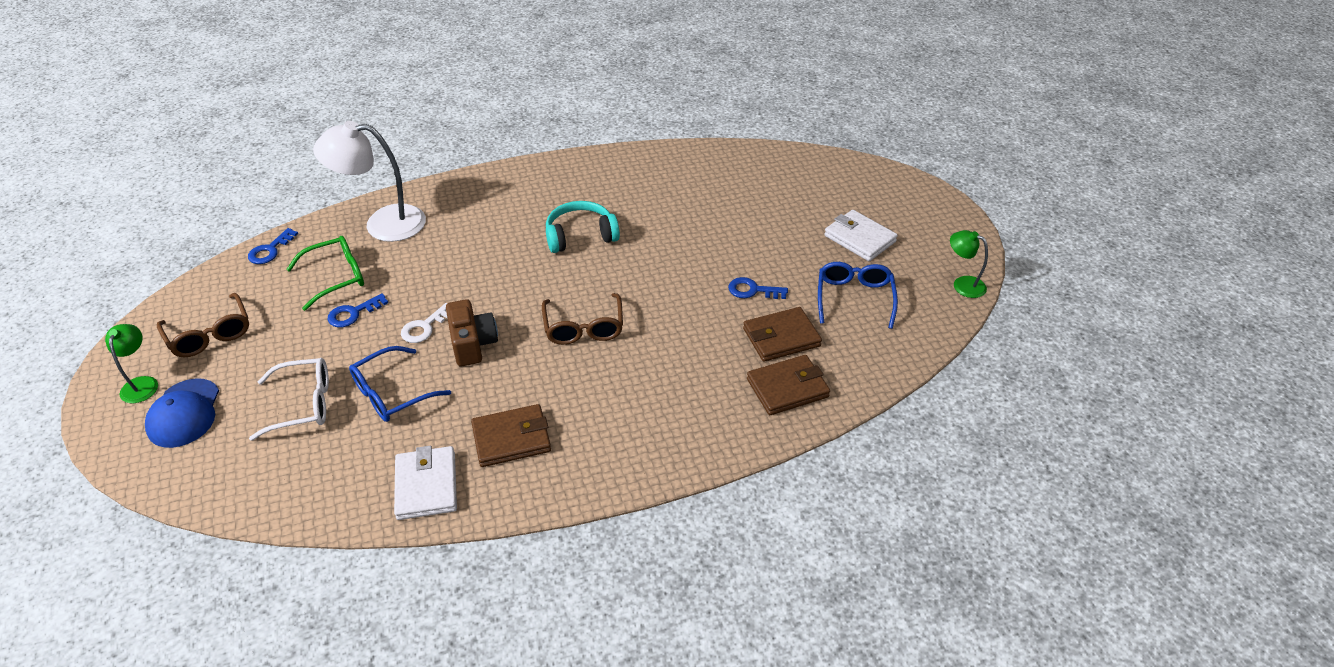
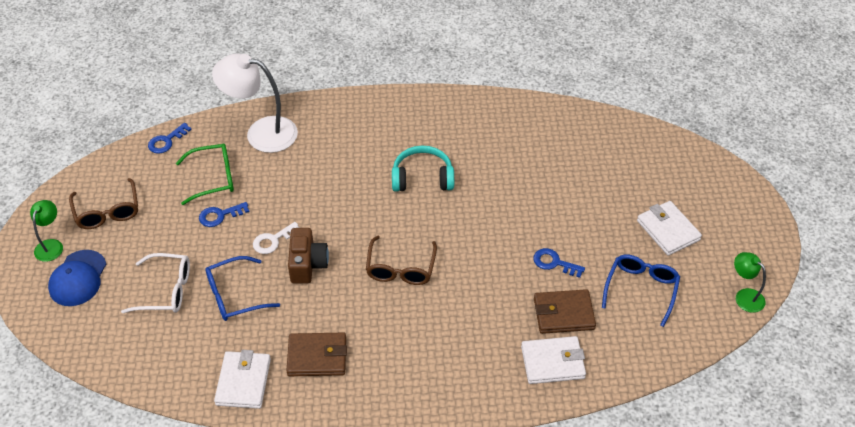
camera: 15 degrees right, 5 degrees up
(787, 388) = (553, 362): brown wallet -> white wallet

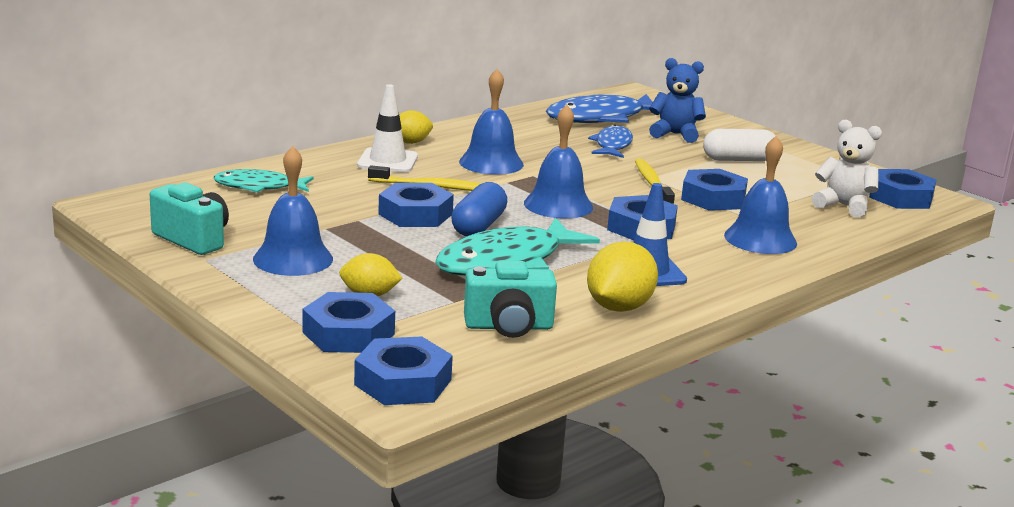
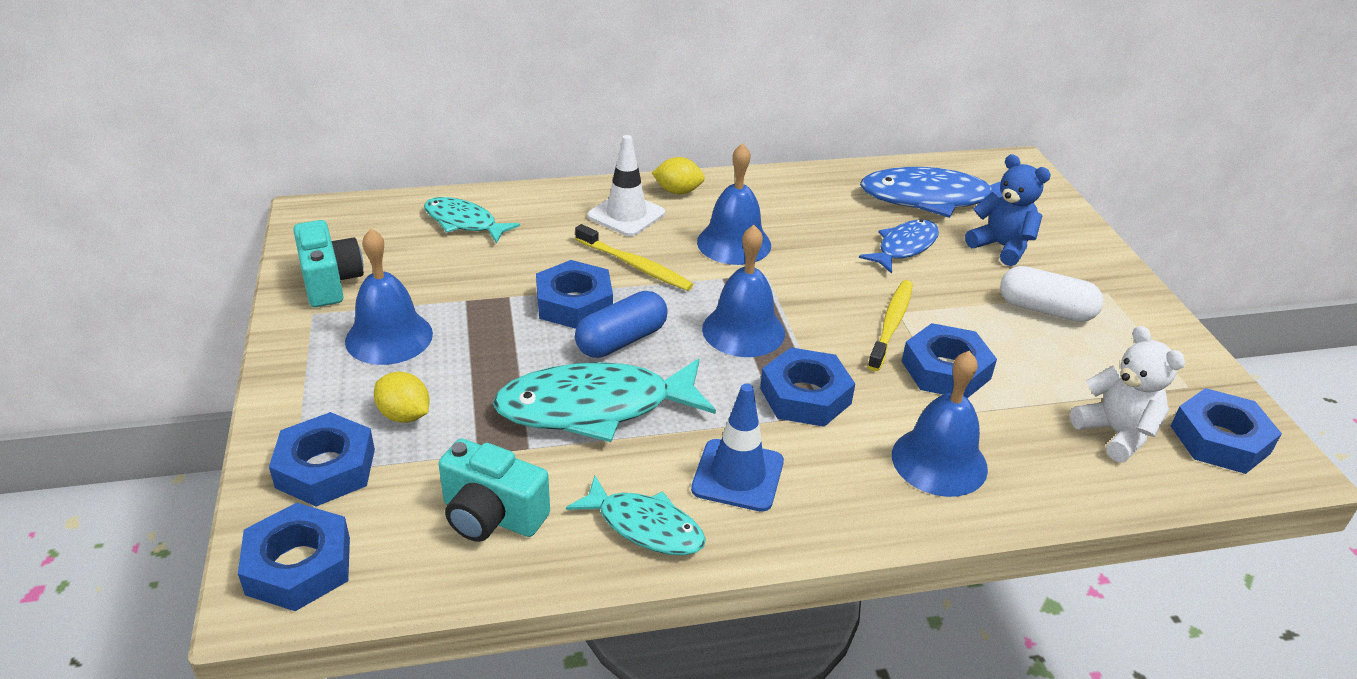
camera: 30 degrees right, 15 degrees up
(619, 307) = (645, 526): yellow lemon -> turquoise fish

▸ **Activity**:
What is needed is the full material, retyped unchanged, with no pictures in it.

▸ **Problem solution**:
camera: 15 degrees right, 5 degrees up
(787, 388) = (553, 362): brown wallet -> white wallet

camera: 30 degrees right, 15 degrees up
(619, 307) = (645, 526): yellow lemon -> turquoise fish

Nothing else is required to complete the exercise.